**EXTRACTED ENTRIES:**
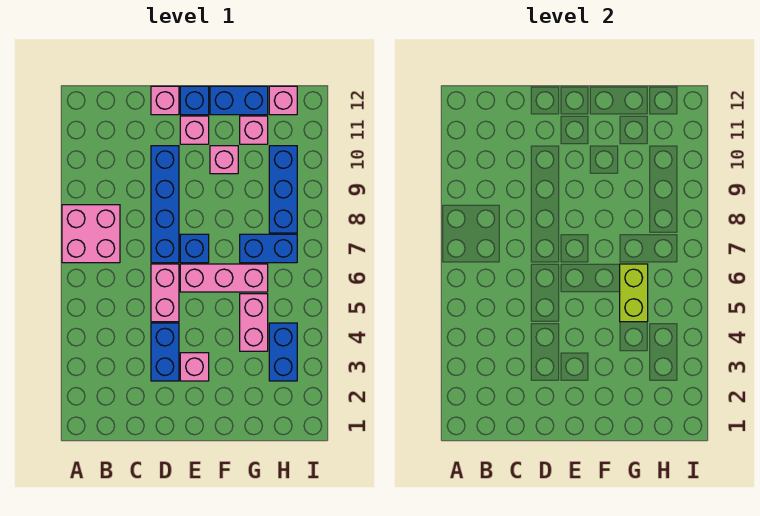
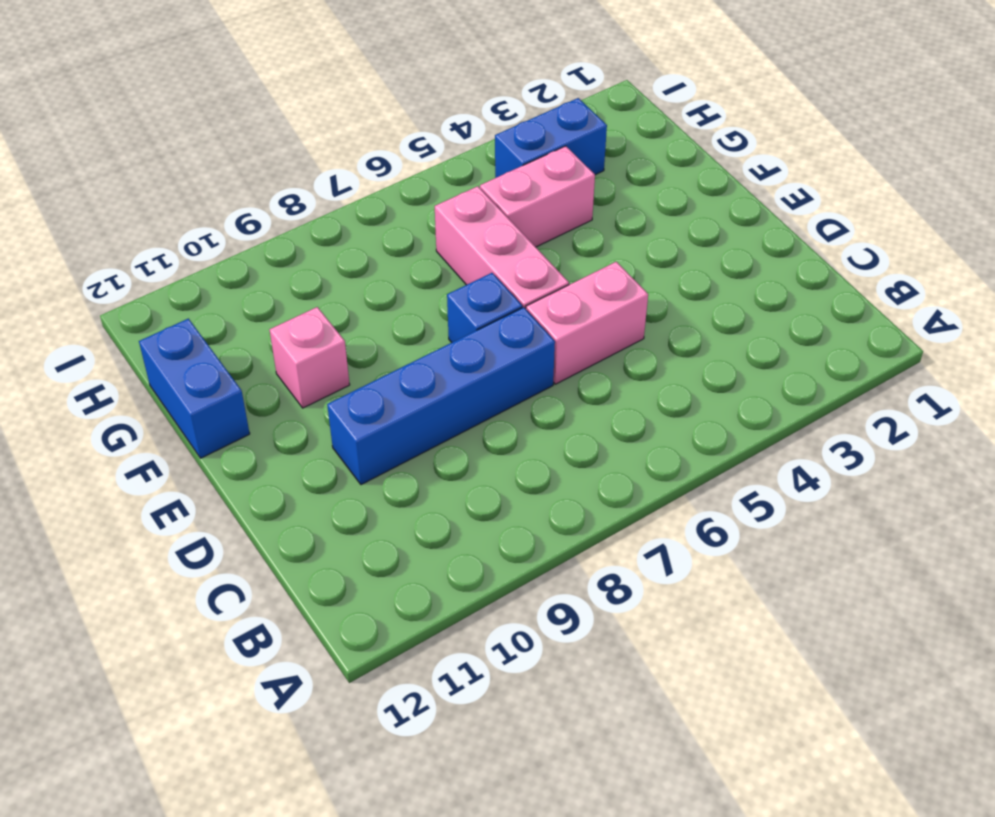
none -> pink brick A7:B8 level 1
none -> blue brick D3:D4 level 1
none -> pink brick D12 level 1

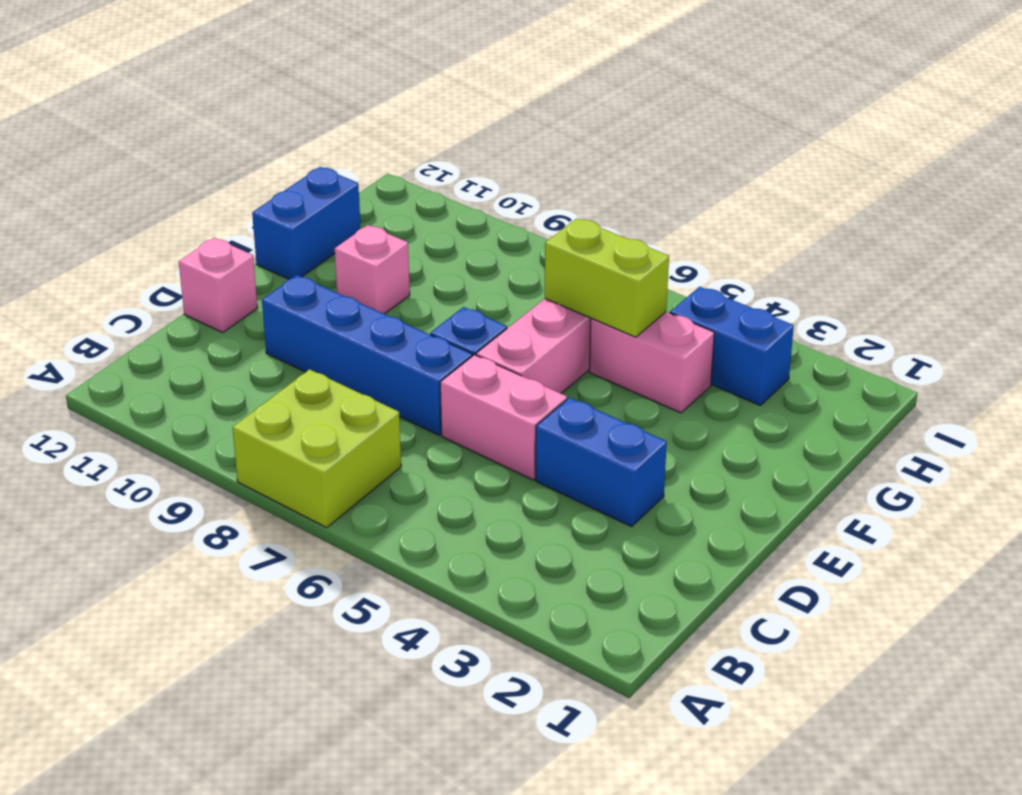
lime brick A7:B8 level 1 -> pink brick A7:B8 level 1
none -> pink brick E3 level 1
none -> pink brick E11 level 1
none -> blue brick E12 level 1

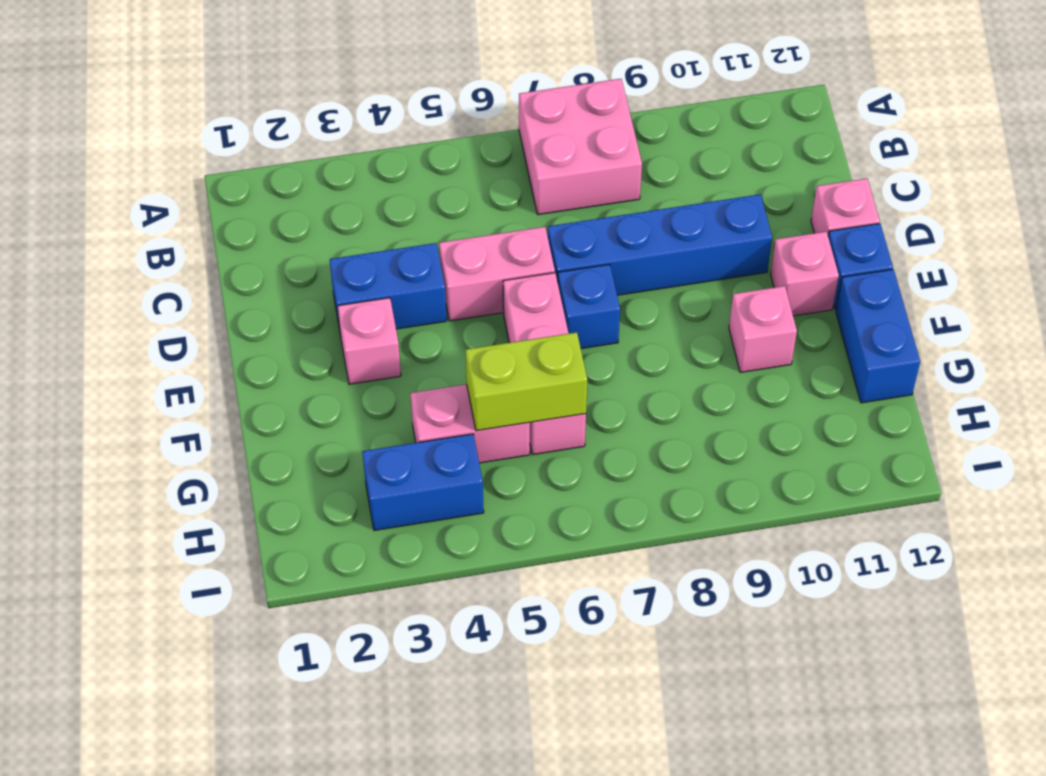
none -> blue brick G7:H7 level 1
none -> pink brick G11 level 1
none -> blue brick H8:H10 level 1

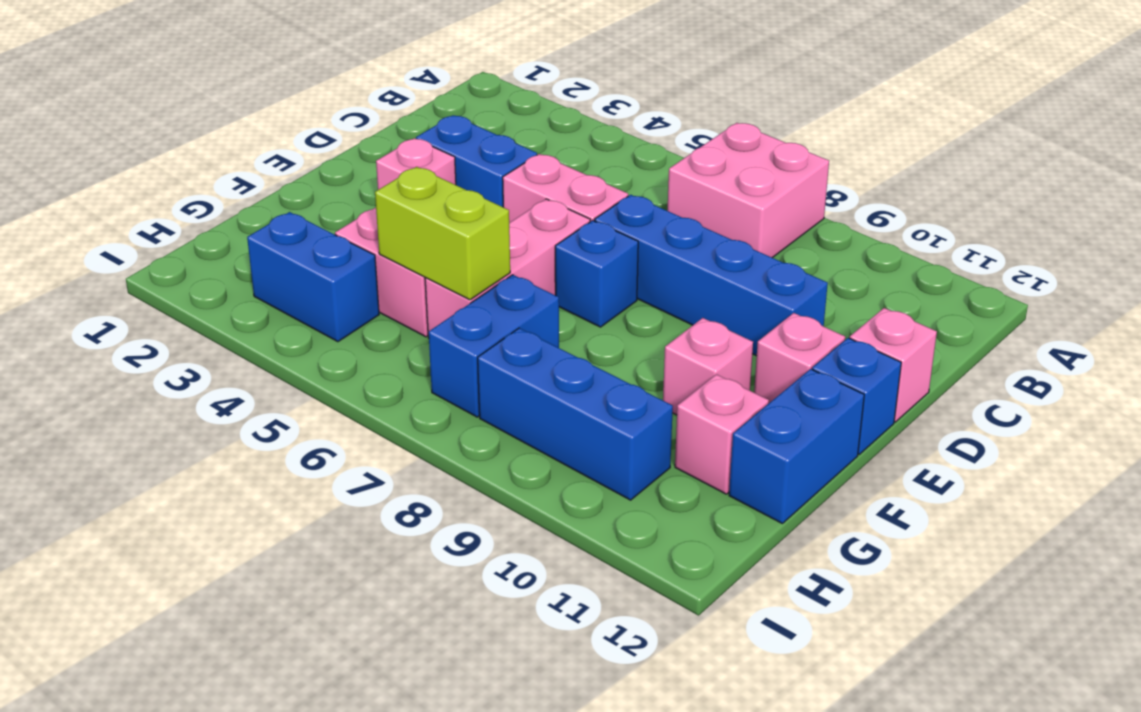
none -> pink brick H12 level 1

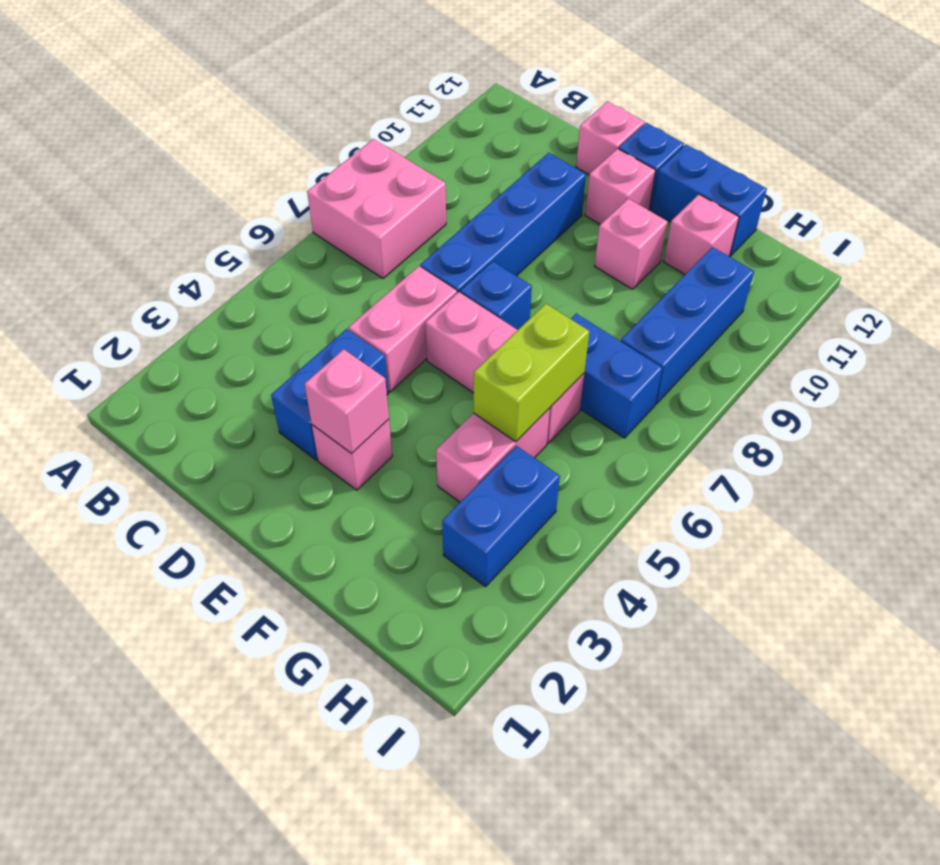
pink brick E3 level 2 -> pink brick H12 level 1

**WHAT THE TASK ASKS:**
Transcribe the full listing exactly, but keep every image out of it.

**SOLUTION BELOW:**
none -> pink brick A7:B8 level 1
none -> blue brick D3:D4 level 1
none -> pink brick D12 level 1

lime brick A7:B8 level 1 -> pink brick A7:B8 level 1
none -> pink brick E3 level 1
none -> pink brick E11 level 1
none -> blue brick E12 level 1

none -> blue brick G7:H7 level 1
none -> pink brick G11 level 1
none -> blue brick H8:H10 level 1

none -> pink brick H12 level 1

pink brick E3 level 2 -> pink brick H12 level 1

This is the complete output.